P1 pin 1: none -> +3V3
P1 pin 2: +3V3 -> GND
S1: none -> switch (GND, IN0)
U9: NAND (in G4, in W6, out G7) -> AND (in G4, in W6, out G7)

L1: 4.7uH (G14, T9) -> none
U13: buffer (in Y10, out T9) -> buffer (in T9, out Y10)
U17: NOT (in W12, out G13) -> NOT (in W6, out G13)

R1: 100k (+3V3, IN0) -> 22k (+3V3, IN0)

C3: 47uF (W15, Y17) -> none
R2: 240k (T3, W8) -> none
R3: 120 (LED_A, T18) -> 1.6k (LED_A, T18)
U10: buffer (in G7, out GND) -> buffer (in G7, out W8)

**Description of the task:**
Reproduce every line from the preceding data in which the word "none" can be found.

**The completed task:**
P1 pin 1: none -> +3V3
S1: none -> switch (GND, IN0)
L1: 4.7uH (G14, T9) -> none
C3: 47uF (W15, Y17) -> none
R2: 240k (T3, W8) -> none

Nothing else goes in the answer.